Given data:
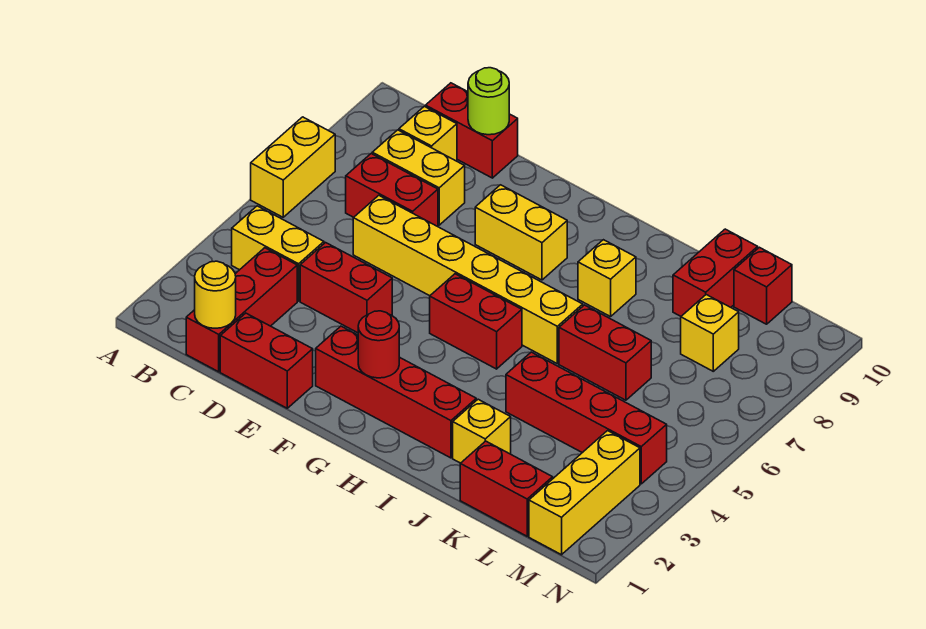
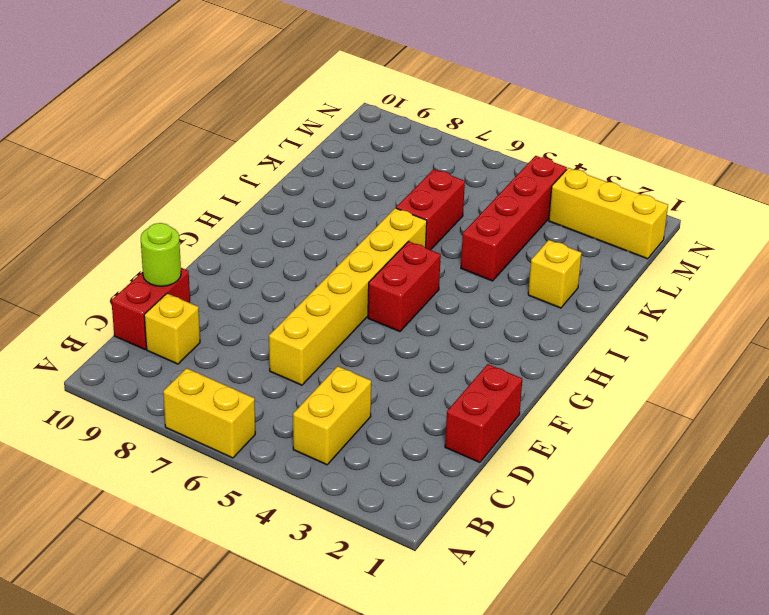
none -> red brick C1:C3 level 1
none -> red brick C7:D7 level 1
none -> yellow brick C8:D8 level 1

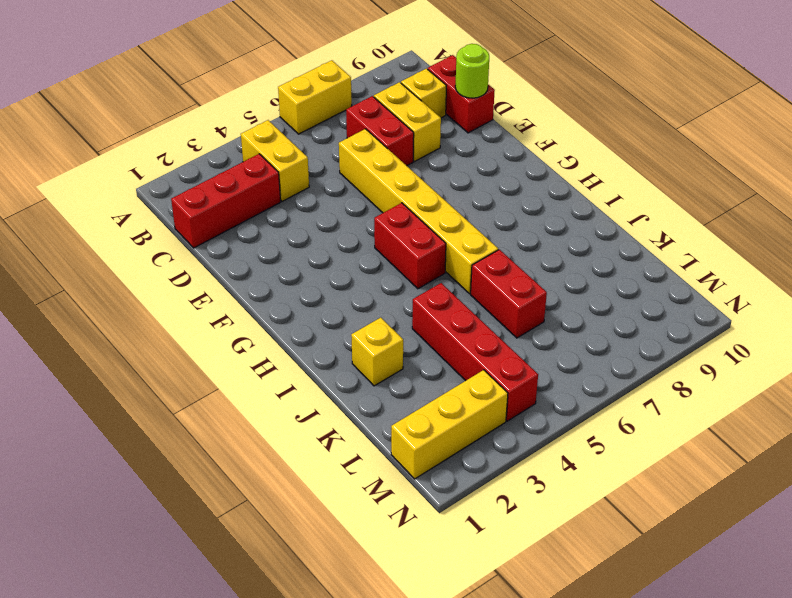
none -> red brick D1:E1 level 1
none -> red brick D4:E4 level 1
none -> red brick F2:I2 level 1

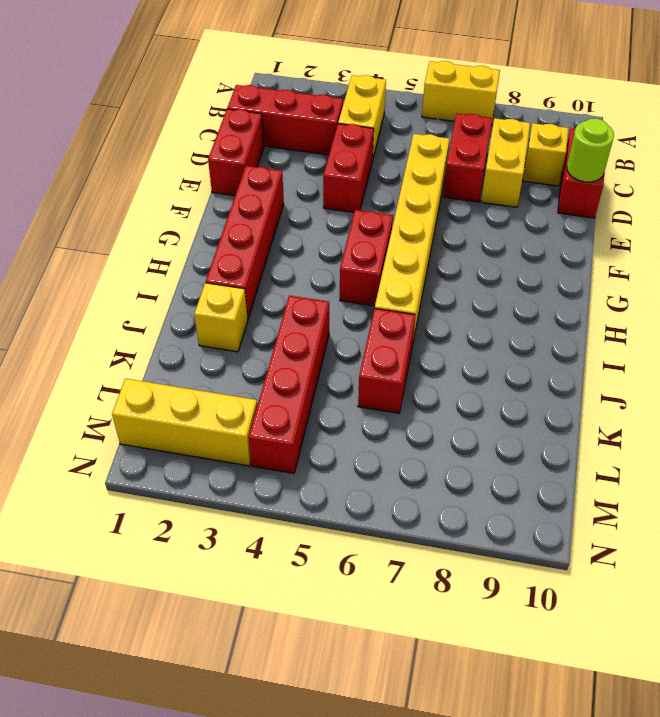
none -> yellow brick F8:G8 level 1
none -> yellow brick I8 level 1
none -> red brick K1:L1 level 1

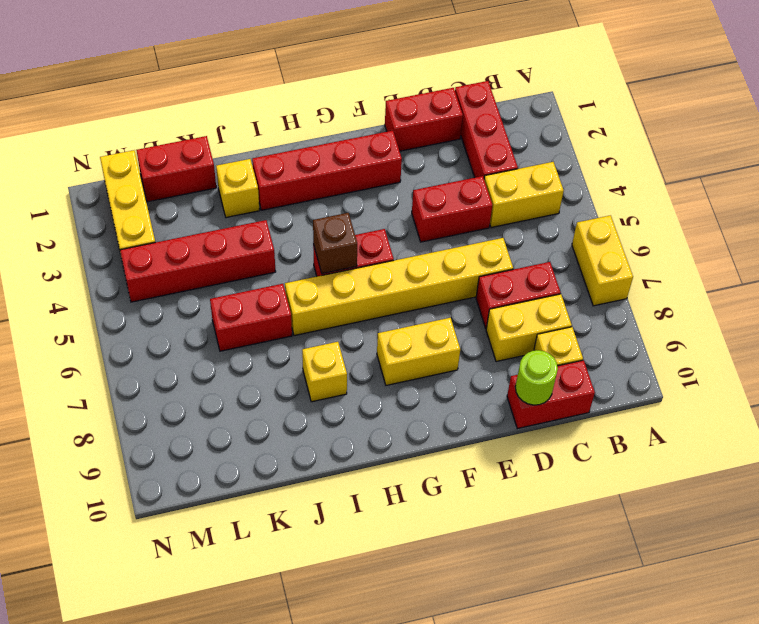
brown brick H5 level 2 -> none
none -> red brick K9:K10 level 1
none -> yellow brick L8 level 1
none -> red brick L10 level 1

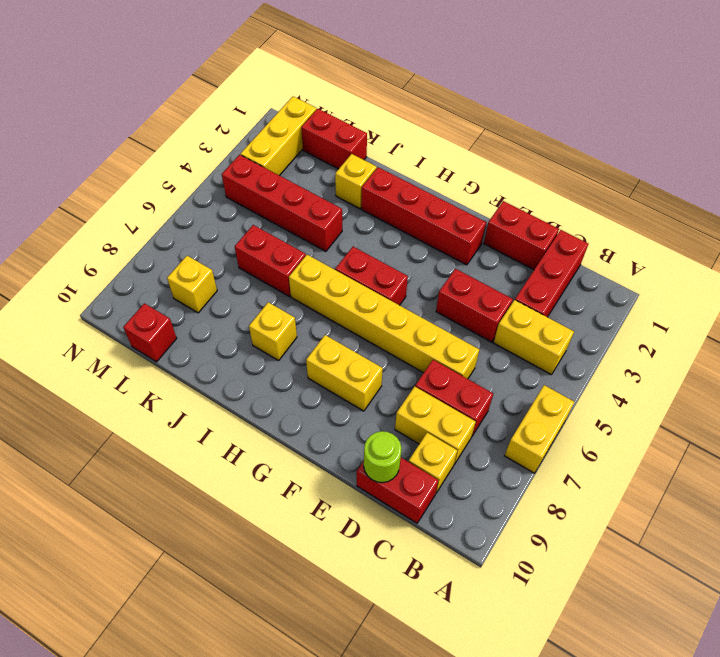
none -> red brick K9:K10 level 1
none -> yellow round brick C1 level 2
none -> red round brick G2 level 2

What is required: Your reply should repeat the entries above exactly, leaving the pictures out.

Solution for this problem:
none -> red brick C1:C3 level 1
none -> red brick C7:D7 level 1
none -> yellow brick C8:D8 level 1

none -> red brick D1:E1 level 1
none -> red brick D4:E4 level 1
none -> red brick F2:I2 level 1

none -> yellow brick F8:G8 level 1
none -> yellow brick I8 level 1
none -> red brick K1:L1 level 1

brown brick H5 level 2 -> none
none -> red brick K9:K10 level 1
none -> yellow brick L8 level 1
none -> red brick L10 level 1

none -> red brick K9:K10 level 1
none -> yellow round brick C1 level 2
none -> red round brick G2 level 2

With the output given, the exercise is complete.